[Before and after coordinates]
►
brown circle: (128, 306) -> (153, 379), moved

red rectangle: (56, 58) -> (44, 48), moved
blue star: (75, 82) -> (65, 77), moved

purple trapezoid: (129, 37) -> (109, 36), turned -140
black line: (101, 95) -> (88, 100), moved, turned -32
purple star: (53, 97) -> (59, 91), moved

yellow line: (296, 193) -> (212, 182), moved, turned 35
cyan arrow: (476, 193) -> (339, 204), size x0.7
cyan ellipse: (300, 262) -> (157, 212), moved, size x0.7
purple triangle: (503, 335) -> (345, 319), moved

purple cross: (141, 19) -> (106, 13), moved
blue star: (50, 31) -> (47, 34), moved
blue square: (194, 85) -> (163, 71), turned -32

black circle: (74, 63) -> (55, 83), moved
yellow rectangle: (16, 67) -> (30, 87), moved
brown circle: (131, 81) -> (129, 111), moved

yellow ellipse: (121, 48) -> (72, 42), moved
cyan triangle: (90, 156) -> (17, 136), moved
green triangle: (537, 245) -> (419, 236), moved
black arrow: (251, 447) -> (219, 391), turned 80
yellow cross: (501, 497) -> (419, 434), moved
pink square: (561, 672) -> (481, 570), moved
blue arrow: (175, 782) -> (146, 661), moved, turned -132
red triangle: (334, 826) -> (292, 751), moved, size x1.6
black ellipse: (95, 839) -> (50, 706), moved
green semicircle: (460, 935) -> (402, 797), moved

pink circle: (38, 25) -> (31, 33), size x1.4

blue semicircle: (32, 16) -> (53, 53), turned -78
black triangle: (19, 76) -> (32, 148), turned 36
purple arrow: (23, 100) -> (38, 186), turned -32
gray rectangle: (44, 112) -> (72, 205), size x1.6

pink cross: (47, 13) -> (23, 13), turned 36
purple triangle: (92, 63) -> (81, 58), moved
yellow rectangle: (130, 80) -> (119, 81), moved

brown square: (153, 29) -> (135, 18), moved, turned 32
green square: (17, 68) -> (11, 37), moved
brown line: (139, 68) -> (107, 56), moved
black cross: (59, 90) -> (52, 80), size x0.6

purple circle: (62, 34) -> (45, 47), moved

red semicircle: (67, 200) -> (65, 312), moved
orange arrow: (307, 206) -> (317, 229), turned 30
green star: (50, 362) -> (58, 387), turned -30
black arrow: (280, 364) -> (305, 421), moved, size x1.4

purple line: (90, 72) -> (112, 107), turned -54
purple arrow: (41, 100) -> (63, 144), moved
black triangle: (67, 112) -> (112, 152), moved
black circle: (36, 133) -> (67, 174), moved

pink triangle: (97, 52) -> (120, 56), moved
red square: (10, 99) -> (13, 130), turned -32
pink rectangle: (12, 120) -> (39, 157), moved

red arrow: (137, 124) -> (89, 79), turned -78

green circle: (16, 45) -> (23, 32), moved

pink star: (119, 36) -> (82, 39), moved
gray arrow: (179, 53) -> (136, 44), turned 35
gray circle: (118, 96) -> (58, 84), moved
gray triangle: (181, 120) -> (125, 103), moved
◄
» **Task prompt**: Start with the line above that contains "blue semicircle: (32, 16)" and end with the line that contains "purple triangle: (92, 63) -> (81, 58), moved". Write out those lines exactly, and only those.

» **Answer for the task**:
blue semicircle: (32, 16) -> (53, 53), turned -78
black triangle: (19, 76) -> (32, 148), turned 36
purple arrow: (23, 100) -> (38, 186), turned -32
gray rectangle: (44, 112) -> (72, 205), size x1.6

pink cross: (47, 13) -> (23, 13), turned 36
purple triangle: (92, 63) -> (81, 58), moved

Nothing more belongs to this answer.